#### Work task:
The entries follow. Copy every line in which "button" appears.

#### Input records:
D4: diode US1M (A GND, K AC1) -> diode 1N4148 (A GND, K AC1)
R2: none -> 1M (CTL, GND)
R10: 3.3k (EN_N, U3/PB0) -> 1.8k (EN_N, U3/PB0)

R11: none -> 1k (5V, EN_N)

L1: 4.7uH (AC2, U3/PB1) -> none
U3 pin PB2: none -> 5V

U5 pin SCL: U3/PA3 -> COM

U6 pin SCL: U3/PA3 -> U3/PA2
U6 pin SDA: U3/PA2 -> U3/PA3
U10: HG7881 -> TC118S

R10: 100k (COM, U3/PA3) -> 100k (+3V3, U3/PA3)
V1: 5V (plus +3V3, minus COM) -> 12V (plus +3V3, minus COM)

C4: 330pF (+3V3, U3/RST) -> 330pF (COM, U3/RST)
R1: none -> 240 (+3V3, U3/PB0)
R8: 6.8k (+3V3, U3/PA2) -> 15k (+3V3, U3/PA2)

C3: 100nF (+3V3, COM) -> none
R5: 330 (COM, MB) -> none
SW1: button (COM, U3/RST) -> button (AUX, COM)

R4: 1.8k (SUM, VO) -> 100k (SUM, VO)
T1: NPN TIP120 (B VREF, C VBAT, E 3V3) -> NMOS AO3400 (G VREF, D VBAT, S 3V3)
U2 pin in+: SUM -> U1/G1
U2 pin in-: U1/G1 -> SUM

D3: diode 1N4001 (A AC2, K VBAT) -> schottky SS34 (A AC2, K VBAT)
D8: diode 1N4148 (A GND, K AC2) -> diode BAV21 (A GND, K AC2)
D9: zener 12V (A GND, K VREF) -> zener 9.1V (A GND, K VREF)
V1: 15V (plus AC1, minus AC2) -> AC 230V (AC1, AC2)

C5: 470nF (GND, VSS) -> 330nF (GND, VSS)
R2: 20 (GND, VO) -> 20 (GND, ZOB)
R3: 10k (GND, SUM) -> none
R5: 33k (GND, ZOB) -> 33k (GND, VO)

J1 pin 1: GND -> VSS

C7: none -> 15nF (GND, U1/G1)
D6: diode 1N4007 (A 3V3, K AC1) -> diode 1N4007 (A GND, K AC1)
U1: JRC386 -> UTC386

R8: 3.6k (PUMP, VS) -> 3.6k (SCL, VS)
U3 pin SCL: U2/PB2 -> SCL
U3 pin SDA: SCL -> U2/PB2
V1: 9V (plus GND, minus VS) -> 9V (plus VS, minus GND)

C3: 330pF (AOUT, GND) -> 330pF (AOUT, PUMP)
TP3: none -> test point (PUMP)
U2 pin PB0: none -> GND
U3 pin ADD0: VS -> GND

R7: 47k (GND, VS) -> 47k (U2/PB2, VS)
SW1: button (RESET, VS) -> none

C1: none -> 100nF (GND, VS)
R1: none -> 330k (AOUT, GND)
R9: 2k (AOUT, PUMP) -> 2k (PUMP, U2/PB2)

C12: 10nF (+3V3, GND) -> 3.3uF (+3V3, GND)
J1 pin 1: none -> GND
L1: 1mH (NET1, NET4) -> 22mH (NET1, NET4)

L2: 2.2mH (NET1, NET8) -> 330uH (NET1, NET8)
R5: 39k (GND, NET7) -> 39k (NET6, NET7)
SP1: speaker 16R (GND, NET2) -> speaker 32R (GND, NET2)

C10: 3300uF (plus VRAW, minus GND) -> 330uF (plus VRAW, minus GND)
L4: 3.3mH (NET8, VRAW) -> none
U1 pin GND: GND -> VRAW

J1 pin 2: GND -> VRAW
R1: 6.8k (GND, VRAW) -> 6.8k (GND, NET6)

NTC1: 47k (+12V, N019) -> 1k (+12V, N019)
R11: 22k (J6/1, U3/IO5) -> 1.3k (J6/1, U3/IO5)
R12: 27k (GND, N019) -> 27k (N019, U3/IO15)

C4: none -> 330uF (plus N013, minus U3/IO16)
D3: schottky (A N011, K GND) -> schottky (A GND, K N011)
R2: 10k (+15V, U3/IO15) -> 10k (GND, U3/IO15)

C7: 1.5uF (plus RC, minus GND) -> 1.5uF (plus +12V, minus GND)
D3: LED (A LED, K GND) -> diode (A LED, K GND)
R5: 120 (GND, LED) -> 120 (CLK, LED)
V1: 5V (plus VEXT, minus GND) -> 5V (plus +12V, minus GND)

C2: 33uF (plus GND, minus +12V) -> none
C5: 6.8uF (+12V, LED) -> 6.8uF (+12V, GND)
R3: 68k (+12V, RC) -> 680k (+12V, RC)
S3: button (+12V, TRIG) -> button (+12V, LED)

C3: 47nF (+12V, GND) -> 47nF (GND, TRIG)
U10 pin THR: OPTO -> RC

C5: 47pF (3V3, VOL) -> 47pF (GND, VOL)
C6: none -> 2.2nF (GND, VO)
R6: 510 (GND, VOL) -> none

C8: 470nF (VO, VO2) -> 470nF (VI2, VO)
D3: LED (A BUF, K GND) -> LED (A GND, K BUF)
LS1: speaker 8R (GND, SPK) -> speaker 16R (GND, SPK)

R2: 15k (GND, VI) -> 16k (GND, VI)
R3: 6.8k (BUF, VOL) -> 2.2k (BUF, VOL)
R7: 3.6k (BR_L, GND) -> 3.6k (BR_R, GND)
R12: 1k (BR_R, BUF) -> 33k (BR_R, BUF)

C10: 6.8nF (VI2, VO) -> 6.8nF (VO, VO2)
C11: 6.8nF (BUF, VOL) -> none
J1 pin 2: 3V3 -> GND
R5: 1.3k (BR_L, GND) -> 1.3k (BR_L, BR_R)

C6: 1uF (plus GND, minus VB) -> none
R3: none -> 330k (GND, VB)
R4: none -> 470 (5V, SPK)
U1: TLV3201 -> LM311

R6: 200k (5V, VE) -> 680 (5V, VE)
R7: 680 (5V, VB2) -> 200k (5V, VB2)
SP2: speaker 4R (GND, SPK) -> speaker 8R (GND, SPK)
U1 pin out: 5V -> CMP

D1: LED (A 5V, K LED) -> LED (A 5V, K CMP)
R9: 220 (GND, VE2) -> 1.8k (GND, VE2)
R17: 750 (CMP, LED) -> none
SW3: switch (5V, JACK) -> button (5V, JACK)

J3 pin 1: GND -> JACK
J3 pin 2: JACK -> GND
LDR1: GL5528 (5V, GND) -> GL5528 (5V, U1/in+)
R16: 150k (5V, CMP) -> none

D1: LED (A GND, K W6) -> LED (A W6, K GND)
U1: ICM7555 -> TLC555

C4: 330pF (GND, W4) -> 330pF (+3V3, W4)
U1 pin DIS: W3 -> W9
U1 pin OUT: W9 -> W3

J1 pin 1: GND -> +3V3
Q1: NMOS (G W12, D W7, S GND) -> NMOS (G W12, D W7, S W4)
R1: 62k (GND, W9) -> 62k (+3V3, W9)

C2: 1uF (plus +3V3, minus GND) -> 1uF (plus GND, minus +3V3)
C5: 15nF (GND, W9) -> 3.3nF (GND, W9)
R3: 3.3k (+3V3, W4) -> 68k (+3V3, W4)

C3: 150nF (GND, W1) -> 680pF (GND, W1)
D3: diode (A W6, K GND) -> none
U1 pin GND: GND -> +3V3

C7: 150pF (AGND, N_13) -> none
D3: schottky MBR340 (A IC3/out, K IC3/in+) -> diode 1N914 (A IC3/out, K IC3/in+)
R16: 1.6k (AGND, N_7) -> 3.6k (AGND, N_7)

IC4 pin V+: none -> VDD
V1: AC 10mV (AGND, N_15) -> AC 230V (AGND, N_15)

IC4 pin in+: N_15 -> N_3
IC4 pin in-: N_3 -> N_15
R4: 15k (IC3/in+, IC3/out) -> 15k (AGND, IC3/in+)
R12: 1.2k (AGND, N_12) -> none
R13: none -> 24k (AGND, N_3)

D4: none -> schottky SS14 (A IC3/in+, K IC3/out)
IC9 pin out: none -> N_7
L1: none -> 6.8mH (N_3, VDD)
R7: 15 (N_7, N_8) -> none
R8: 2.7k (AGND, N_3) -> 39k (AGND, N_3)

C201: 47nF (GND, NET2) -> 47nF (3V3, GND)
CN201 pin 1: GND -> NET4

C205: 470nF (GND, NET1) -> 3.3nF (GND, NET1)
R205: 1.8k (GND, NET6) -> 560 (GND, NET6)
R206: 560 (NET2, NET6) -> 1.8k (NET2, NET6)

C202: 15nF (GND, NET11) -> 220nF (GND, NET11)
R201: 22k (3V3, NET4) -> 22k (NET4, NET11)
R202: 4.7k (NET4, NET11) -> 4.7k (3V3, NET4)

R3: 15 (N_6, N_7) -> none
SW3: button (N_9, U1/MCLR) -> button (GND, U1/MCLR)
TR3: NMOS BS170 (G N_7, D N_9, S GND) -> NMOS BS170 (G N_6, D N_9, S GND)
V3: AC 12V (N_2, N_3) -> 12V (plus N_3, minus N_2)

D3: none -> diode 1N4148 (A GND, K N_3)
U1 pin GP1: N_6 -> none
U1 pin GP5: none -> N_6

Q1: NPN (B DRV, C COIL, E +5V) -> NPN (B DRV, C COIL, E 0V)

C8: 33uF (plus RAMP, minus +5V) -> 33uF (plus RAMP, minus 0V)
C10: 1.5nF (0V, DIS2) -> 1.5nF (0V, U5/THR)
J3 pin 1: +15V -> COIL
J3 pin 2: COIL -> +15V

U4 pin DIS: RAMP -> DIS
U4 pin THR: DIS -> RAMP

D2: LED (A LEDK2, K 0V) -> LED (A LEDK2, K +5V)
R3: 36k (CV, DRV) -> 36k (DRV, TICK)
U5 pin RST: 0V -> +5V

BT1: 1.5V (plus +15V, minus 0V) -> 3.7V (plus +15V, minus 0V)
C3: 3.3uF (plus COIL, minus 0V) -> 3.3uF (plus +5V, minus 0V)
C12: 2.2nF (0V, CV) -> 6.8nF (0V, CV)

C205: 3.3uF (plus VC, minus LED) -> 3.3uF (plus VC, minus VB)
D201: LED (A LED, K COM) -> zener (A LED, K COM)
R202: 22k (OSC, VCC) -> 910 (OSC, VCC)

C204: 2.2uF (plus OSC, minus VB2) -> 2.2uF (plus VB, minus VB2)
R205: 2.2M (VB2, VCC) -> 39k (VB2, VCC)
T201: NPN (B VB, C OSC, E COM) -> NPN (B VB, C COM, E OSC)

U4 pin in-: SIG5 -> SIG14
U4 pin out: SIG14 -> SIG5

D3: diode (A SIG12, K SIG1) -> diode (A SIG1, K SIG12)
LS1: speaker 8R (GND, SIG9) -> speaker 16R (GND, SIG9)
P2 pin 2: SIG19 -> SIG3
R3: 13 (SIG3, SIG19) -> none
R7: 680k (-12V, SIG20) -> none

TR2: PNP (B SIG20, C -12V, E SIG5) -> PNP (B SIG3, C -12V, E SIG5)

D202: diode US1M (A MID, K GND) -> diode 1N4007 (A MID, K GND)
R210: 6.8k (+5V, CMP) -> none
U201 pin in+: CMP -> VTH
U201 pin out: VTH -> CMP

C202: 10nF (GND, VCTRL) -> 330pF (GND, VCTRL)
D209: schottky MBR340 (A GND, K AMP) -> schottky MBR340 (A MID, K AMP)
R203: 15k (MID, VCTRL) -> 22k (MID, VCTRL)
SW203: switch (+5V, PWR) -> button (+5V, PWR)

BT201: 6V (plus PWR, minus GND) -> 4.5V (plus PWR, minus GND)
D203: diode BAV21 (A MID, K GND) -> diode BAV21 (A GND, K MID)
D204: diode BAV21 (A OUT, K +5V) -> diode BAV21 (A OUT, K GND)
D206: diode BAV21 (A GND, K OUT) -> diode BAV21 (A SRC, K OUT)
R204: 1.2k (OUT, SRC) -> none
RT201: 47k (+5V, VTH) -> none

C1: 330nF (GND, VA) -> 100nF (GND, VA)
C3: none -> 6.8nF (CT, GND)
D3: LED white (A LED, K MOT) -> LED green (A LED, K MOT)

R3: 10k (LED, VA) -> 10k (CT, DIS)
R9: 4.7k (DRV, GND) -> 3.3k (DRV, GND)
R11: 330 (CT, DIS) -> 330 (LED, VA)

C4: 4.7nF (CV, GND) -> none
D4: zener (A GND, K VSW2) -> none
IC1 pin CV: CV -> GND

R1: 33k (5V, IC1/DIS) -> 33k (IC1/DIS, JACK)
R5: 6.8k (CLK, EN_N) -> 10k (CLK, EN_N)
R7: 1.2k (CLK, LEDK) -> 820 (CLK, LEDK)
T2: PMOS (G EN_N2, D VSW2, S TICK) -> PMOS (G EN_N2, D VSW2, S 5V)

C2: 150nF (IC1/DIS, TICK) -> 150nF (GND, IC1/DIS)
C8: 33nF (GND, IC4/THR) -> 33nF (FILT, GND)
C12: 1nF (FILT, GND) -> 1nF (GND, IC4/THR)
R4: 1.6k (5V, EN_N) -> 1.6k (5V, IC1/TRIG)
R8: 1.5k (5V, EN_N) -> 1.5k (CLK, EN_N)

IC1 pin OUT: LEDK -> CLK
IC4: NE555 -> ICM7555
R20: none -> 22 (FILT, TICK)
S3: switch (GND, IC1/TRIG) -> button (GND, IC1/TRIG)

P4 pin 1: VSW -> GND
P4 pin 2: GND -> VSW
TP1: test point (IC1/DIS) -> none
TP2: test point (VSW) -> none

#### Your solution:
SW1: button (COM, U3/RST) -> button (AUX, COM)
SW1: button (RESET, VS) -> none
S3: button (+12V, TRIG) -> button (+12V, LED)
SW3: switch (5V, JACK) -> button (5V, JACK)
SW3: button (N_9, U1/MCLR) -> button (GND, U1/MCLR)
SW203: switch (+5V, PWR) -> button (+5V, PWR)
S3: switch (GND, IC1/TRIG) -> button (GND, IC1/TRIG)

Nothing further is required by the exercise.